Listed records —
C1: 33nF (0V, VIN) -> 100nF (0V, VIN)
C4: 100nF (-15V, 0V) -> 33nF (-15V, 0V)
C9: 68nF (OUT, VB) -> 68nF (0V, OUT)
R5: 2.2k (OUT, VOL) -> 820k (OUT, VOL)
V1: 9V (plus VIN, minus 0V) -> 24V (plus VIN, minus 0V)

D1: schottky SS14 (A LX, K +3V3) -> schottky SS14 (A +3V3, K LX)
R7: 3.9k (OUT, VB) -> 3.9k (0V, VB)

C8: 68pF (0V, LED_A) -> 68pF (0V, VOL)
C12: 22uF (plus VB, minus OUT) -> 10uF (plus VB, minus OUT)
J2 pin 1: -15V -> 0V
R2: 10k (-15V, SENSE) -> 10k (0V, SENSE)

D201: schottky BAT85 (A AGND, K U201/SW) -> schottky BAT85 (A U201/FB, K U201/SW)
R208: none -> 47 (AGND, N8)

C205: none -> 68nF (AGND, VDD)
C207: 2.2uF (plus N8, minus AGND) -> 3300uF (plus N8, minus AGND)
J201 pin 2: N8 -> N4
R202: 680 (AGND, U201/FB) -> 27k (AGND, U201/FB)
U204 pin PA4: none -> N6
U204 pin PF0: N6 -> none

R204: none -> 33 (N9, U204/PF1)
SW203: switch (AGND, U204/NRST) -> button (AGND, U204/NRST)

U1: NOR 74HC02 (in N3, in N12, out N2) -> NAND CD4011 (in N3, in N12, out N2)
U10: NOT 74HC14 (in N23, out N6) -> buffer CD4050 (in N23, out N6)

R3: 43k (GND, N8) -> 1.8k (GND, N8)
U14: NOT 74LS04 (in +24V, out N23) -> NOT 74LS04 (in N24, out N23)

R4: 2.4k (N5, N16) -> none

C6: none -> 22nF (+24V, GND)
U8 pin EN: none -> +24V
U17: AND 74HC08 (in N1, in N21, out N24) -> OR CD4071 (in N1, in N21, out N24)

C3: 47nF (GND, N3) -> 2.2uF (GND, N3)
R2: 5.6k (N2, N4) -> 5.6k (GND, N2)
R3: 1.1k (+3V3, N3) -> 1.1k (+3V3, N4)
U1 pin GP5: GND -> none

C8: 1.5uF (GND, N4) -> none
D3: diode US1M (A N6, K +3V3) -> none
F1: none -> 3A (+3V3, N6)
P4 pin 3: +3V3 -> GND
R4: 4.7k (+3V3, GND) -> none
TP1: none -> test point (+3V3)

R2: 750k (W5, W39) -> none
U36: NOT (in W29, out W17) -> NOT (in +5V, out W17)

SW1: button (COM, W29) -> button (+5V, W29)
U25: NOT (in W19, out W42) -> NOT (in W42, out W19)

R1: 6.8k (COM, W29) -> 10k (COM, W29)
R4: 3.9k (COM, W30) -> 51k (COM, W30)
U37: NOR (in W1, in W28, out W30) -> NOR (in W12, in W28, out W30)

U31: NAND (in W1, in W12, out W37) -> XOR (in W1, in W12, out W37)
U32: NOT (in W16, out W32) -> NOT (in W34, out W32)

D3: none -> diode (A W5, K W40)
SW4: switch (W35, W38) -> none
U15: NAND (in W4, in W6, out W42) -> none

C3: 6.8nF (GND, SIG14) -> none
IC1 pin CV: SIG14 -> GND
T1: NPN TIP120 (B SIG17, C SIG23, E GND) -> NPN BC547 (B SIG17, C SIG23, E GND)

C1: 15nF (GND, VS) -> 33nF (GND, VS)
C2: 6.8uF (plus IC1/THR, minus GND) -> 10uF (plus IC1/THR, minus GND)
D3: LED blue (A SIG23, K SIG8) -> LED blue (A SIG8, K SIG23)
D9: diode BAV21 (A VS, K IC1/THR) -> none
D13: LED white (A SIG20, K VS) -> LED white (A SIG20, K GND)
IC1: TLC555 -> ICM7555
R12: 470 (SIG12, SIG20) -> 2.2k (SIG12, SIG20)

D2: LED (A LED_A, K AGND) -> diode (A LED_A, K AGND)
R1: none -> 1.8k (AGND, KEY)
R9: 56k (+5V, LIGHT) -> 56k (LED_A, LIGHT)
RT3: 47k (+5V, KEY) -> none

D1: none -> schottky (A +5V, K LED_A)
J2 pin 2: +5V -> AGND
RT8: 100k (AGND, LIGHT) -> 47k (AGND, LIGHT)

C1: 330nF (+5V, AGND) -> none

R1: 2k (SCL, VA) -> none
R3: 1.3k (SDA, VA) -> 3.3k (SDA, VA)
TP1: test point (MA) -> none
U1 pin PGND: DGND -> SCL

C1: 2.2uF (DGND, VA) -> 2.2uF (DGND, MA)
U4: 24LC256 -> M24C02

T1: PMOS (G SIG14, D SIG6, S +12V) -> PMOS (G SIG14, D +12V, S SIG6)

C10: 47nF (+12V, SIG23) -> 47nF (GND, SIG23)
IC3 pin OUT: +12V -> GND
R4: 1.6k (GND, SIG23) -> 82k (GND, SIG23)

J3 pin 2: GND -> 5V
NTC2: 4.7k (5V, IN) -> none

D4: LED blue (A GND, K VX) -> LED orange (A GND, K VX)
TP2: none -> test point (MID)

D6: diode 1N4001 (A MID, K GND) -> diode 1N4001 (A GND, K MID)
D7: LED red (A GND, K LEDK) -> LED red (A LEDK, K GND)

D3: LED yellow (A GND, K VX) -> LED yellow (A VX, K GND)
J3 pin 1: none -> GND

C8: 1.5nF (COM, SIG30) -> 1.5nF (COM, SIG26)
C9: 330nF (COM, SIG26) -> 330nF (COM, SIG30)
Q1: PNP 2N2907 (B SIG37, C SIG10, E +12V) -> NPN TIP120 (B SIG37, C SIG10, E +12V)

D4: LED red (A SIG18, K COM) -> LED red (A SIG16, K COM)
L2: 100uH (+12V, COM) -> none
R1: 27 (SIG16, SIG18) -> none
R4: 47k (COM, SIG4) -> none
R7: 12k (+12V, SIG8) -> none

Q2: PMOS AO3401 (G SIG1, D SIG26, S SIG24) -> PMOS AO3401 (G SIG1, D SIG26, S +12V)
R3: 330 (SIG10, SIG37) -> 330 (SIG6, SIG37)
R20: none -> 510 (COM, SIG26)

Task details — Once you have checked every line of the material above, return the ones that hold the string "plus".

Problem solution —
V1: 9V (plus VIN, minus 0V) -> 24V (plus VIN, minus 0V)
C12: 22uF (plus VB, minus OUT) -> 10uF (plus VB, minus OUT)
C207: 2.2uF (plus N8, minus AGND) -> 3300uF (plus N8, minus AGND)
C2: 6.8uF (plus IC1/THR, minus GND) -> 10uF (plus IC1/THR, minus GND)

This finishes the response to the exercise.